• [EXERCISE DATA]:
::::::

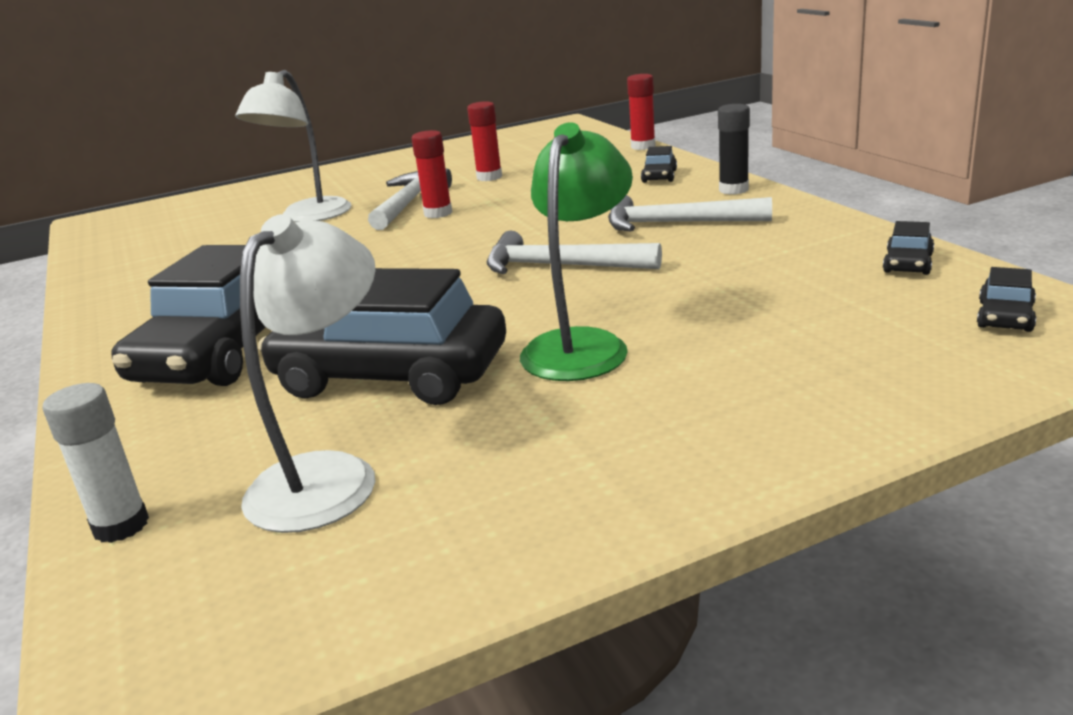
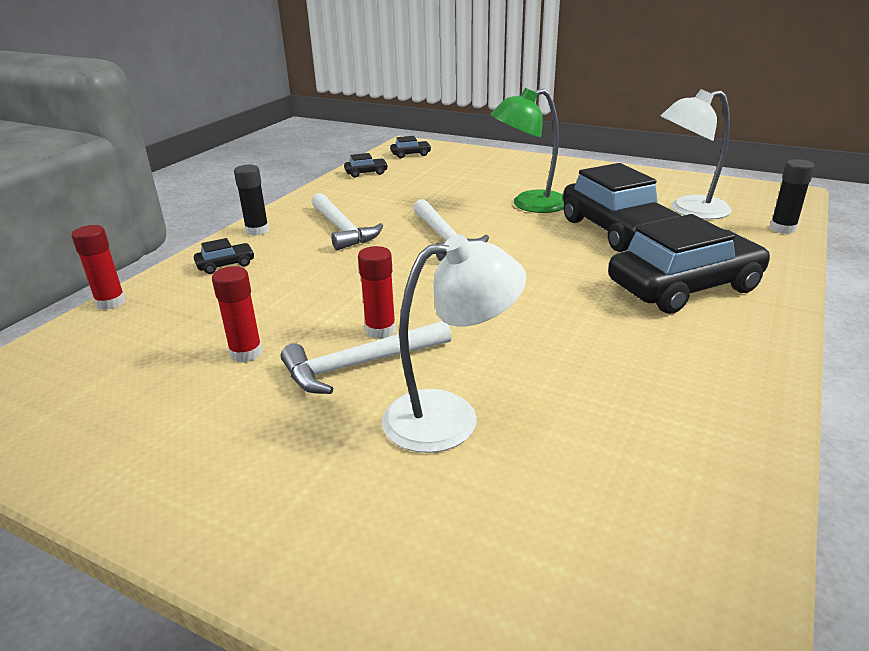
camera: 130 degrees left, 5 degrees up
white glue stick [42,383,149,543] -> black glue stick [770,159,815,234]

::::::

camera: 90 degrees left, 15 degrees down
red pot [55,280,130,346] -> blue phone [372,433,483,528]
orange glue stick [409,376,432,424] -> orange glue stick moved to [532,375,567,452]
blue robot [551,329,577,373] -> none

::::::

• [WHAT THE TASK ASKS]: Within the data above, how many lines contain "blue"? Respond with the tally alone.

• [SOLVED EXERCISE]: 2